Object change descriptions

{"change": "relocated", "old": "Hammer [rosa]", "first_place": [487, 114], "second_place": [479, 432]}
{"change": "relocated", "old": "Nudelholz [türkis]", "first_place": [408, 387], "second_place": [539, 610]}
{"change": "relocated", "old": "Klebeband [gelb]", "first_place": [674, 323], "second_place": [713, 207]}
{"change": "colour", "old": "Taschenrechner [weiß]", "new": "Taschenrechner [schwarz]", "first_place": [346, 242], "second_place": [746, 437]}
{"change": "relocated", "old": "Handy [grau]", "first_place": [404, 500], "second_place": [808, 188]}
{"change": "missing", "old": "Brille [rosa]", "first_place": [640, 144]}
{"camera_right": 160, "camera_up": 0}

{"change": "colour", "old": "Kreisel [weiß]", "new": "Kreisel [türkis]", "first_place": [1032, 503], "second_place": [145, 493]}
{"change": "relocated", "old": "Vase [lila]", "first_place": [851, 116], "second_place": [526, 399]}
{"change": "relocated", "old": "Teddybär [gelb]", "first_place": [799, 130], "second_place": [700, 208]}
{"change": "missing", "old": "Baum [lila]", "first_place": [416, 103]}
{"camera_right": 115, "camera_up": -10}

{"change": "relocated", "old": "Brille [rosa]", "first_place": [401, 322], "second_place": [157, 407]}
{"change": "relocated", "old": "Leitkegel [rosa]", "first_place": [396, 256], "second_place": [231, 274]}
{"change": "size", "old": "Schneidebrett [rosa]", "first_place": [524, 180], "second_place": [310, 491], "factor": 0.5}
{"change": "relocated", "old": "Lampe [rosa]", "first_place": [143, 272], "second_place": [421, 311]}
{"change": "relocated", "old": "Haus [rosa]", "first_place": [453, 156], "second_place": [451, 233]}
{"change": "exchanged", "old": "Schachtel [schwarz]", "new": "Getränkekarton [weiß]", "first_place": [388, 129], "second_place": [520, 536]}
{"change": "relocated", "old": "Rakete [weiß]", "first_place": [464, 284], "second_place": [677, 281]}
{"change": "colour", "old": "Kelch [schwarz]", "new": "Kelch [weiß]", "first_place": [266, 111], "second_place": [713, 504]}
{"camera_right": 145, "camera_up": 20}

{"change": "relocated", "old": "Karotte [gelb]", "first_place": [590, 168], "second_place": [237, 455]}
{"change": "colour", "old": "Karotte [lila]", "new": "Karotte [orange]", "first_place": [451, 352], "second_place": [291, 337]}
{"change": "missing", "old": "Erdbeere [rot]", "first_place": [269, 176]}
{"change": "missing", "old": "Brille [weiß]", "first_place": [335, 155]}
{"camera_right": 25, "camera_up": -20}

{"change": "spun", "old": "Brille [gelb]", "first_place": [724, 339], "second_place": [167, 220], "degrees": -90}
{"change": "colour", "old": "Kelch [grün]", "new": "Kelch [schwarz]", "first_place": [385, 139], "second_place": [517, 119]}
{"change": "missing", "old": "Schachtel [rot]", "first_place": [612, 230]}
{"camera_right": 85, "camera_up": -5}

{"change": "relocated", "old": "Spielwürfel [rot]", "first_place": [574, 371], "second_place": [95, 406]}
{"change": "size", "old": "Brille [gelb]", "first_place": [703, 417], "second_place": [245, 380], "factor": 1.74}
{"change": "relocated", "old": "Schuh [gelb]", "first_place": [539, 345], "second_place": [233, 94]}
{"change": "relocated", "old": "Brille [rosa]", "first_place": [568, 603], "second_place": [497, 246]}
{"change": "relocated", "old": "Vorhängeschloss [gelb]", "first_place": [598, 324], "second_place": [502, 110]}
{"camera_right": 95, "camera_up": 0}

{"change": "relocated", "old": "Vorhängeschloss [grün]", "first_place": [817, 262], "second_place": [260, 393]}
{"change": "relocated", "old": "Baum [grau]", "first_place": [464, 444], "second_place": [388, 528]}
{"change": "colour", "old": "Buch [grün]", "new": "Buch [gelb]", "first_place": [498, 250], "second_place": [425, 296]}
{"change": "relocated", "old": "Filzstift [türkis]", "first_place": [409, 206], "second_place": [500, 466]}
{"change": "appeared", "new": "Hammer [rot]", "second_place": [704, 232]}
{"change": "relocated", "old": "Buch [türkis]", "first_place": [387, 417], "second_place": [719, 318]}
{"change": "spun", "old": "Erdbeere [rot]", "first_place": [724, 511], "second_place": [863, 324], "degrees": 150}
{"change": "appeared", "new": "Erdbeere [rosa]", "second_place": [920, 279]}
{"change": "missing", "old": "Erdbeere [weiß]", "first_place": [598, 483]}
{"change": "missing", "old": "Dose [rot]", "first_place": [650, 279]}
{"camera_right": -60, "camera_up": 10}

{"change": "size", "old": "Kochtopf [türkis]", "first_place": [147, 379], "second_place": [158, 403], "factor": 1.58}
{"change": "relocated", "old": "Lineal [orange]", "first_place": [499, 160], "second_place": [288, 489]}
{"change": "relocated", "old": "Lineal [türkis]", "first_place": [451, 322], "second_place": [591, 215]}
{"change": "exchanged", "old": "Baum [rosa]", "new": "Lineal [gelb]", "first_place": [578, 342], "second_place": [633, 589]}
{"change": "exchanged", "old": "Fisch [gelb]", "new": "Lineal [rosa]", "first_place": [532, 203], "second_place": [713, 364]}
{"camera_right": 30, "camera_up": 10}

= EXERCISE GOAL =
Each line of the data is to be output exactly, with none skipped.

= ANSWER TO THIS EXERCISE =
{"change": "relocated", "old": "Hammer [rosa]", "first_place": [487, 114], "second_place": [479, 432]}
{"change": "relocated", "old": "Nudelholz [türkis]", "first_place": [408, 387], "second_place": [539, 610]}
{"change": "relocated", "old": "Klebeband [gelb]", "first_place": [674, 323], "second_place": [713, 207]}
{"change": "colour", "old": "Taschenrechner [weiß]", "new": "Taschenrechner [schwarz]", "first_place": [346, 242], "second_place": [746, 437]}
{"change": "relocated", "old": "Handy [grau]", "first_place": [404, 500], "second_place": [808, 188]}
{"change": "missing", "old": "Brille [rosa]", "first_place": [640, 144]}
{"camera_right": 160, "camera_up": 0}

{"change": "colour", "old": "Kreisel [weiß]", "new": "Kreisel [türkis]", "first_place": [1032, 503], "second_place": [145, 493]}
{"change": "relocated", "old": "Vase [lila]", "first_place": [851, 116], "second_place": [526, 399]}
{"change": "relocated", "old": "Teddybär [gelb]", "first_place": [799, 130], "second_place": [700, 208]}
{"change": "missing", "old": "Baum [lila]", "first_place": [416, 103]}
{"camera_right": 115, "camera_up": -10}

{"change": "relocated", "old": "Brille [rosa]", "first_place": [401, 322], "second_place": [157, 407]}
{"change": "relocated", "old": "Leitkegel [rosa]", "first_place": [396, 256], "second_place": [231, 274]}
{"change": "size", "old": "Schneidebrett [rosa]", "first_place": [524, 180], "second_place": [310, 491], "factor": 0.5}
{"change": "relocated", "old": "Lampe [rosa]", "first_place": [143, 272], "second_place": [421, 311]}
{"change": "relocated", "old": "Haus [rosa]", "first_place": [453, 156], "second_place": [451, 233]}
{"change": "exchanged", "old": "Schachtel [schwarz]", "new": "Getränkekarton [weiß]", "first_place": [388, 129], "second_place": [520, 536]}
{"change": "relocated", "old": "Rakete [weiß]", "first_place": [464, 284], "second_place": [677, 281]}
{"change": "colour", "old": "Kelch [schwarz]", "new": "Kelch [weiß]", "first_place": [266, 111], "second_place": [713, 504]}
{"camera_right": 145, "camera_up": 20}

{"change": "relocated", "old": "Karotte [gelb]", "first_place": [590, 168], "second_place": [237, 455]}
{"change": "colour", "old": "Karotte [lila]", "new": "Karotte [orange]", "first_place": [451, 352], "second_place": [291, 337]}
{"change": "missing", "old": "Erdbeere [rot]", "first_place": [269, 176]}
{"change": "missing", "old": "Brille [weiß]", "first_place": [335, 155]}
{"camera_right": 25, "camera_up": -20}

{"change": "spun", "old": "Brille [gelb]", "first_place": [724, 339], "second_place": [167, 220], "degrees": -90}
{"change": "colour", "old": "Kelch [grün]", "new": "Kelch [schwarz]", "first_place": [385, 139], "second_place": [517, 119]}
{"change": "missing", "old": "Schachtel [rot]", "first_place": [612, 230]}
{"camera_right": 85, "camera_up": -5}

{"change": "relocated", "old": "Spielwürfel [rot]", "first_place": [574, 371], "second_place": [95, 406]}
{"change": "size", "old": "Brille [gelb]", "first_place": [703, 417], "second_place": [245, 380], "factor": 1.74}
{"change": "relocated", "old": "Schuh [gelb]", "first_place": [539, 345], "second_place": [233, 94]}
{"change": "relocated", "old": "Brille [rosa]", "first_place": [568, 603], "second_place": [497, 246]}
{"change": "relocated", "old": "Vorhängeschloss [gelb]", "first_place": [598, 324], "second_place": [502, 110]}
{"camera_right": 95, "camera_up": 0}

{"change": "relocated", "old": "Vorhängeschloss [grün]", "first_place": [817, 262], "second_place": [260, 393]}
{"change": "relocated", "old": "Baum [grau]", "first_place": [464, 444], "second_place": [388, 528]}
{"change": "colour", "old": "Buch [grün]", "new": "Buch [gelb]", "first_place": [498, 250], "second_place": [425, 296]}
{"change": "relocated", "old": "Filzstift [türkis]", "first_place": [409, 206], "second_place": [500, 466]}
{"change": "appeared", "new": "Hammer [rot]", "second_place": [704, 232]}
{"change": "relocated", "old": "Buch [türkis]", "first_place": [387, 417], "second_place": [719, 318]}
{"change": "spun", "old": "Erdbeere [rot]", "first_place": [724, 511], "second_place": [863, 324], "degrees": 150}
{"change": "appeared", "new": "Erdbeere [rosa]", "second_place": [920, 279]}
{"change": "missing", "old": "Erdbeere [weiß]", "first_place": [598, 483]}
{"change": "missing", "old": "Dose [rot]", "first_place": [650, 279]}
{"camera_right": -60, "camera_up": 10}

{"change": "size", "old": "Kochtopf [türkis]", "first_place": [147, 379], "second_place": [158, 403], "factor": 1.58}
{"change": "relocated", "old": "Lineal [orange]", "first_place": [499, 160], "second_place": [288, 489]}
{"change": "relocated", "old": "Lineal [türkis]", "first_place": [451, 322], "second_place": [591, 215]}
{"change": "exchanged", "old": "Baum [rosa]", "new": "Lineal [gelb]", "first_place": [578, 342], "second_place": [633, 589]}
{"change": "exchanged", "old": "Fisch [gelb]", "new": "Lineal [rosa]", "first_place": [532, 203], "second_place": [713, 364]}
{"camera_right": 30, "camera_up": 10}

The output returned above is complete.